From the line containing "turquoise spinning top: 3 -> 2" through the last line of the entries below, repeat each line word for word and leave out the rest.

-- Materials provided follows --

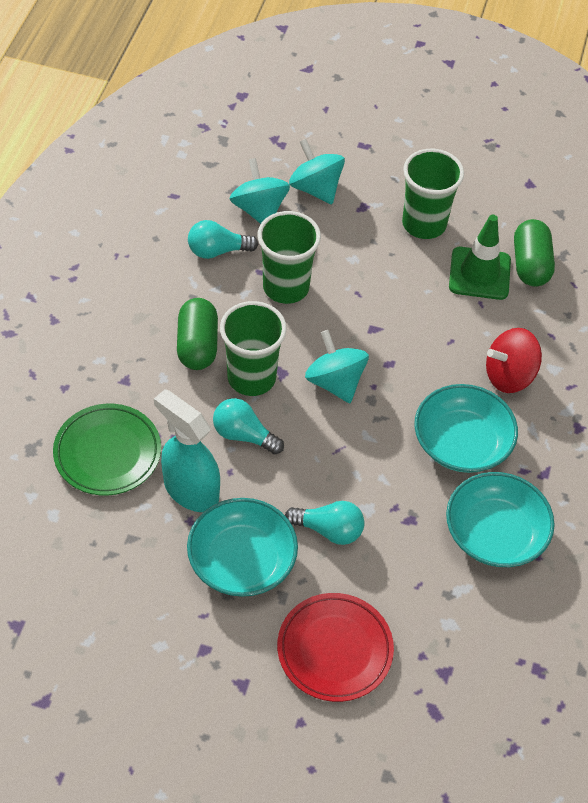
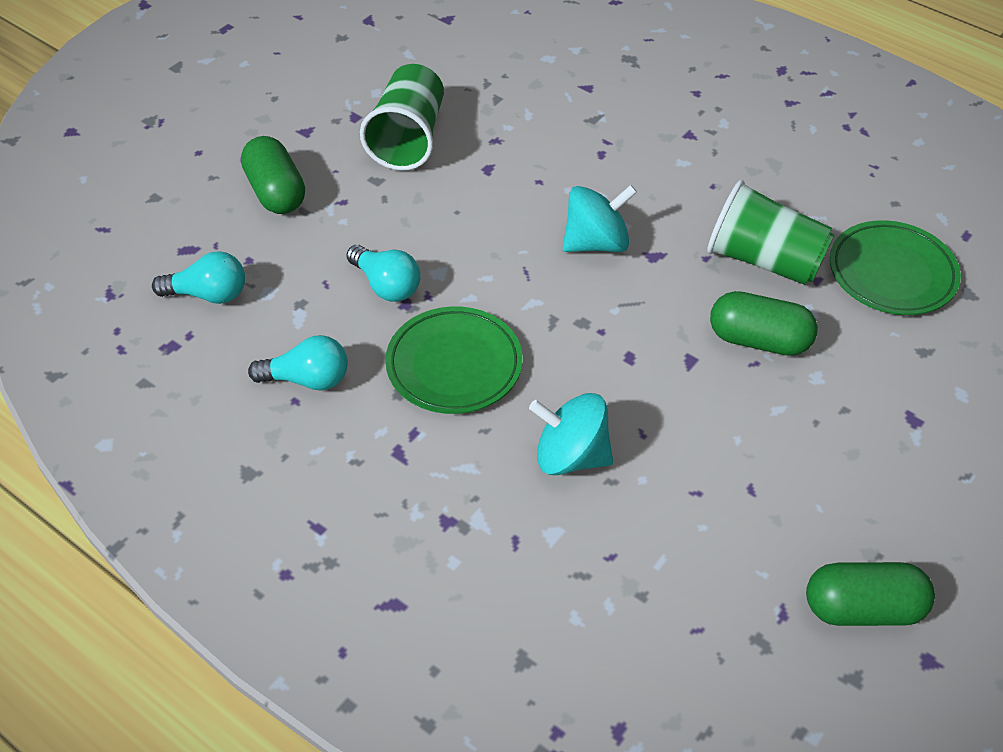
green capsule: 2 -> 3
green cup: 3 -> 2
green plate: 1 -> 2
green traffic cone: 1 -> 0
red plate: 1 -> 0
red spinning top: 1 -> 0
turquoise bowl: 3 -> 0
turquoise spinning top: 3 -> 2
turquoise spray bottle: 1 -> 0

-- Materials provided concluded --

- _Exercise output_:
turquoise spinning top: 3 -> 2
turquoise spray bottle: 1 -> 0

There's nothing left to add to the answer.